**Description of the task**
Go through the records below and copy out every line holding "none".

Segment Open

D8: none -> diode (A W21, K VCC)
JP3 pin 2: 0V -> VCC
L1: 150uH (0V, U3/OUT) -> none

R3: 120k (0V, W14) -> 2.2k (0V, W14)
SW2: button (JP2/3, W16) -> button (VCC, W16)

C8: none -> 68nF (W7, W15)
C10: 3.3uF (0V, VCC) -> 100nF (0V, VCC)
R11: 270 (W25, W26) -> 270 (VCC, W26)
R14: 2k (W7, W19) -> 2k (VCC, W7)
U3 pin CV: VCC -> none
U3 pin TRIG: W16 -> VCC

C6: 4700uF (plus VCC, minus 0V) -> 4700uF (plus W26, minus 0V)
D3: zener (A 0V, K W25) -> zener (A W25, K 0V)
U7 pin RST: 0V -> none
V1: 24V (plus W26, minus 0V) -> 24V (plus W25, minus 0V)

Segment Closed

**Your response**
D8: none -> diode (A W21, K VCC)
L1: 150uH (0V, U3/OUT) -> none
C8: none -> 68nF (W7, W15)
U3 pin CV: VCC -> none
U7 pin RST: 0V -> none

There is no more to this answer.